● What to produce: Print the lines that run from the line with "TP3: test point (SIG) -> none" to the line with "R8: 18k (+3V3, SIG3) -> 18k (SIG3, SIG9)", keeping both end lines, exactly as they appear in the entries below, and nothing else.
╭─ The records
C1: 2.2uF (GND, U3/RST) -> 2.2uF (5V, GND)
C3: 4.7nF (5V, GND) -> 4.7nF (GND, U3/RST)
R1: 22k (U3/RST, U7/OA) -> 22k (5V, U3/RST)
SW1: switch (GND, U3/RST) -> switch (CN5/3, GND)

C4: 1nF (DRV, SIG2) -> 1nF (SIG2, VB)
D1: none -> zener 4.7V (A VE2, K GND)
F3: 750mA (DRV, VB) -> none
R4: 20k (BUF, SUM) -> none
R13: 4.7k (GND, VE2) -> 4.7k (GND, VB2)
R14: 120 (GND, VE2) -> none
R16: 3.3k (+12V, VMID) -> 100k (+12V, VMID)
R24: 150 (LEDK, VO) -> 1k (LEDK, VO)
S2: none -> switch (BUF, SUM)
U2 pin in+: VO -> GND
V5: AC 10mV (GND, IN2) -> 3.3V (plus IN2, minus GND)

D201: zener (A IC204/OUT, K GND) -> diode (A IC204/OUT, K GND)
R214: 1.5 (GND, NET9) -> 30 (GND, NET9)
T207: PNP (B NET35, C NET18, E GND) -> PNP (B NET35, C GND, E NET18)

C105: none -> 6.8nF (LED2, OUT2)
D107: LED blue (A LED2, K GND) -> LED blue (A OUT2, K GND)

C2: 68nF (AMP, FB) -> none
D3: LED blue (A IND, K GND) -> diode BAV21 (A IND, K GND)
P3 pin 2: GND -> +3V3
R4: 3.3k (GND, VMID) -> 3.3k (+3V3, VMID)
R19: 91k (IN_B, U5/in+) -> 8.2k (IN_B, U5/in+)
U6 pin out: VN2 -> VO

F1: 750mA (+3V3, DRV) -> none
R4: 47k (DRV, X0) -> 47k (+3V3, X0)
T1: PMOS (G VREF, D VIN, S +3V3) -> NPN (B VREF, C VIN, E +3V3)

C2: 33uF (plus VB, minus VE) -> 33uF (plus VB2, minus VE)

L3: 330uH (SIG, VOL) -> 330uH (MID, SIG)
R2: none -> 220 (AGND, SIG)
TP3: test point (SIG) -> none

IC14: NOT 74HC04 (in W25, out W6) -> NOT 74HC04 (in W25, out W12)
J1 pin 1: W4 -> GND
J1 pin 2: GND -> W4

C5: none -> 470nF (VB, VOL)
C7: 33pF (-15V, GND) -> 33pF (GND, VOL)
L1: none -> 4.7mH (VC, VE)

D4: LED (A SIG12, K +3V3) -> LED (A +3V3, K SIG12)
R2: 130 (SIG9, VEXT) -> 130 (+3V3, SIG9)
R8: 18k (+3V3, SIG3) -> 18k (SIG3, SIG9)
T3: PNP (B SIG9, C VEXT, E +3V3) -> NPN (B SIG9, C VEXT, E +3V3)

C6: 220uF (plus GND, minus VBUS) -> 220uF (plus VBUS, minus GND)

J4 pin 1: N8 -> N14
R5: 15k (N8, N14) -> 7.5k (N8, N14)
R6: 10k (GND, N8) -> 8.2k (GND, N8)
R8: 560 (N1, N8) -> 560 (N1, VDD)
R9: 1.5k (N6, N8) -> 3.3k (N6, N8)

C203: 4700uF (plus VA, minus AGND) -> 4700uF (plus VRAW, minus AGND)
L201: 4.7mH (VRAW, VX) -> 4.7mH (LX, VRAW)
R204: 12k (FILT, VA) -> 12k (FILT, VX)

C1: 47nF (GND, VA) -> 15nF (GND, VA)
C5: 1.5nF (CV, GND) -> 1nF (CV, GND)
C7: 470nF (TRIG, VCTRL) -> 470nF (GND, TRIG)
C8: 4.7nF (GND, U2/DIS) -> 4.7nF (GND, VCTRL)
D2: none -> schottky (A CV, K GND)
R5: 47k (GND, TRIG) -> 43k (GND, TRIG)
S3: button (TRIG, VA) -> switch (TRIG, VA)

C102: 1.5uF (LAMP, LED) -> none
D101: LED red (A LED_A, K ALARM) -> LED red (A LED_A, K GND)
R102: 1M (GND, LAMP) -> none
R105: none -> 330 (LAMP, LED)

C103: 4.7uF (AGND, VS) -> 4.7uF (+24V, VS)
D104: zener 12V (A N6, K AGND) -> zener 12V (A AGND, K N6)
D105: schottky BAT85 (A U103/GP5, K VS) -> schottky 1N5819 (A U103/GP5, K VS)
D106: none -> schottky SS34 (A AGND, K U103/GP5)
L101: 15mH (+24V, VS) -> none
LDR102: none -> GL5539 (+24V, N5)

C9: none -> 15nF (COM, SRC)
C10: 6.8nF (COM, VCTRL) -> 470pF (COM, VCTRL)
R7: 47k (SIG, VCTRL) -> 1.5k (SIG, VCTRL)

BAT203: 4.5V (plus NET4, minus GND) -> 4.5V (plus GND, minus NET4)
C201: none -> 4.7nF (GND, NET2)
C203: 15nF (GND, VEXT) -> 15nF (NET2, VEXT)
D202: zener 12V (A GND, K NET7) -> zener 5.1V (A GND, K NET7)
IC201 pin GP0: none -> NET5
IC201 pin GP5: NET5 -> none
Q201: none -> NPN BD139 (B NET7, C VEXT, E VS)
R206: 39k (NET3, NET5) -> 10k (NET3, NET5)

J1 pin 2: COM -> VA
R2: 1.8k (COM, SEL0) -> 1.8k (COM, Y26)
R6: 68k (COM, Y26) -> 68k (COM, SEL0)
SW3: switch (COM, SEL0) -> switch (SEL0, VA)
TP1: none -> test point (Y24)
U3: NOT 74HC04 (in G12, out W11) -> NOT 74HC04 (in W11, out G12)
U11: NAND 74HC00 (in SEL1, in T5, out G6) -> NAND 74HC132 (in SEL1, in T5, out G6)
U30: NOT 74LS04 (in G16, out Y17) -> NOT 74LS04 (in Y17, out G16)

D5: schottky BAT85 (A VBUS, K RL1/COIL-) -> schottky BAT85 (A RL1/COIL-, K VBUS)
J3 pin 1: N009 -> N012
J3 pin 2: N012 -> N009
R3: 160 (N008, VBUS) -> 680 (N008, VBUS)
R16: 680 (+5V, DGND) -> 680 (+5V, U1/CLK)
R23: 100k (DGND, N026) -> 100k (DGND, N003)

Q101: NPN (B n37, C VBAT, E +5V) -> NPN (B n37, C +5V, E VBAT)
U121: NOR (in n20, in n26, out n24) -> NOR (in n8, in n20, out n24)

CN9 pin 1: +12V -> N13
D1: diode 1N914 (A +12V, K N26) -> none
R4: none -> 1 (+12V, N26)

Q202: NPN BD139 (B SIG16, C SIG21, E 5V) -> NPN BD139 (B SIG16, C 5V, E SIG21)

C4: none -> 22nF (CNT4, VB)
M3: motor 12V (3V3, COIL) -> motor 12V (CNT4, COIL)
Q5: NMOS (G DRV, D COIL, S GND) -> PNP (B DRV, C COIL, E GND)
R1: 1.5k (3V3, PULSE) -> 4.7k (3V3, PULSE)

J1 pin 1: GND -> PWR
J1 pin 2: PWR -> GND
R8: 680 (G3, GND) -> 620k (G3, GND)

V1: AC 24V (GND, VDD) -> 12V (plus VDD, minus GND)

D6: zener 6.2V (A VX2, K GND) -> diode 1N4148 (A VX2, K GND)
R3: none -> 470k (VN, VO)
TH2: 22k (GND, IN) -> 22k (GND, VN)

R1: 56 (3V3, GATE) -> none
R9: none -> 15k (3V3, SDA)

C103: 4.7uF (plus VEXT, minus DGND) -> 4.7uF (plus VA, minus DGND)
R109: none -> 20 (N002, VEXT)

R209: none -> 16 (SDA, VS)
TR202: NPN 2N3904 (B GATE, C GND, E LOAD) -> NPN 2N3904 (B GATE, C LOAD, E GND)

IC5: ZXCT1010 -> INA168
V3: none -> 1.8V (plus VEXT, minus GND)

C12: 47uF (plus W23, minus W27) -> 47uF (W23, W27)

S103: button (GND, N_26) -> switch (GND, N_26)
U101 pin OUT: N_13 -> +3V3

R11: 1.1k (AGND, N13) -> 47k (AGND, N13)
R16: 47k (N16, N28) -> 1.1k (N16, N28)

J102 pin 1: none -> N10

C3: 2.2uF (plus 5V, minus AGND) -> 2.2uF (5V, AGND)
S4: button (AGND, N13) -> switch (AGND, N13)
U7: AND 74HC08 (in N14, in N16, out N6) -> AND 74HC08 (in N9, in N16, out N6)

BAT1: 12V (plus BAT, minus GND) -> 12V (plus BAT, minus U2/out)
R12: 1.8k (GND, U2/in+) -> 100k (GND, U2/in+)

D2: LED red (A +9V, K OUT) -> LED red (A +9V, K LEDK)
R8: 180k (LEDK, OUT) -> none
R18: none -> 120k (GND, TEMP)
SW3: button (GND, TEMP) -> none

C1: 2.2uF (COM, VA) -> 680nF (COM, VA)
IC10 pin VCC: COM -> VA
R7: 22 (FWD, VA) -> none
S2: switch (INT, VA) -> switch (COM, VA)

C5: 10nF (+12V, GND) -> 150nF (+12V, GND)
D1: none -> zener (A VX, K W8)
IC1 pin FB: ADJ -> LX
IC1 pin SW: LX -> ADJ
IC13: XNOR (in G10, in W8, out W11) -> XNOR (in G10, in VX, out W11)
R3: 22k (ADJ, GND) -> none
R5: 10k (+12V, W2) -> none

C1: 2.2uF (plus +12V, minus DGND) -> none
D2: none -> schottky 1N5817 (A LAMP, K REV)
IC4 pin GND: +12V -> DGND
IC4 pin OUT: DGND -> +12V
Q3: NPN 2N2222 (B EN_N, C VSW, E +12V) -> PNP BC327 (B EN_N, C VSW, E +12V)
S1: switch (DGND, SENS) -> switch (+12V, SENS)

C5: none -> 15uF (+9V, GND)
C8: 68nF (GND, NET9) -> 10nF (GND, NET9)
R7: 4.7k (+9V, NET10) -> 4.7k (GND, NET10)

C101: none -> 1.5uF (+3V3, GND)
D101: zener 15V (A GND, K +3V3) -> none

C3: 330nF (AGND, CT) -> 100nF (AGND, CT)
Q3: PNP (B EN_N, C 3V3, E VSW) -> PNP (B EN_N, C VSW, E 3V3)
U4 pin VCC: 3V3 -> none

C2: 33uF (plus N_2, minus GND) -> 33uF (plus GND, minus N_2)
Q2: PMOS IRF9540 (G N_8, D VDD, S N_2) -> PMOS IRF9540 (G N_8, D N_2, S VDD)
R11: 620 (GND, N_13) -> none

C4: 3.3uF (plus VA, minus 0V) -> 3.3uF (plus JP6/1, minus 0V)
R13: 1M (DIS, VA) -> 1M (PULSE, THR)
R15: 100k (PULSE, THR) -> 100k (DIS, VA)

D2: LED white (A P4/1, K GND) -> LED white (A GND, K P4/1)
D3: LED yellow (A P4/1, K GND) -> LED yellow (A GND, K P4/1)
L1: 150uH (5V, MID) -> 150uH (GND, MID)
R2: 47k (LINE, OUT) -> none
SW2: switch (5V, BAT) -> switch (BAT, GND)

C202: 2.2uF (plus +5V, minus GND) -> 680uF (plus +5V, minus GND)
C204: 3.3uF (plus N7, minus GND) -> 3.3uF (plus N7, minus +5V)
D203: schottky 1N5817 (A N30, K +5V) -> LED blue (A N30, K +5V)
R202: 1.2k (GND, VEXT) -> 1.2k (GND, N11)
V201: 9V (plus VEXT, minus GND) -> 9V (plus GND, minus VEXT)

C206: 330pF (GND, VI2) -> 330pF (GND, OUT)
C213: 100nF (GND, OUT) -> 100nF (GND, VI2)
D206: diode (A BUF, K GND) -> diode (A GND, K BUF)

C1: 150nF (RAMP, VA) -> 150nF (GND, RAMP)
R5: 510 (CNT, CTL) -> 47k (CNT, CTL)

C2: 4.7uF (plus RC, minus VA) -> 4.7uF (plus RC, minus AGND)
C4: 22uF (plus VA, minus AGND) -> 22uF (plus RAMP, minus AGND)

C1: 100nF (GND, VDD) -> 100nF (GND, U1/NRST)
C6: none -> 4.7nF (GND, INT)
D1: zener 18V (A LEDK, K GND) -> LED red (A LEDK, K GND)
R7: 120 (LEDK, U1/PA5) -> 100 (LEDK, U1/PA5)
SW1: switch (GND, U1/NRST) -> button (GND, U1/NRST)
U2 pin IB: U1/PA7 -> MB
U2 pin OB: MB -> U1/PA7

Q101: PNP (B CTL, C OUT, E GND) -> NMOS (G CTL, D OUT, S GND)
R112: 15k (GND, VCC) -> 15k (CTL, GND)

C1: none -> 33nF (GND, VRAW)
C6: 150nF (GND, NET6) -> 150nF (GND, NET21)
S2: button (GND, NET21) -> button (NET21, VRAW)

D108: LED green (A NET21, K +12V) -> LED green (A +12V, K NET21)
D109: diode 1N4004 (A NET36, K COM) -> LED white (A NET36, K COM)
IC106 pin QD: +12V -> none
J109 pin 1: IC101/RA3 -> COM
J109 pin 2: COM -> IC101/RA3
╰─
● Completed task:
TP3: test point (SIG) -> none

IC14: NOT 74HC04 (in W25, out W6) -> NOT 74HC04 (in W25, out W12)
J1 pin 1: W4 -> GND
J1 pin 2: GND -> W4

C5: none -> 470nF (VB, VOL)
C7: 33pF (-15V, GND) -> 33pF (GND, VOL)
L1: none -> 4.7mH (VC, VE)

D4: LED (A SIG12, K +3V3) -> LED (A +3V3, K SIG12)
R2: 130 (SIG9, VEXT) -> 130 (+3V3, SIG9)
R8: 18k (+3V3, SIG3) -> 18k (SIG3, SIG9)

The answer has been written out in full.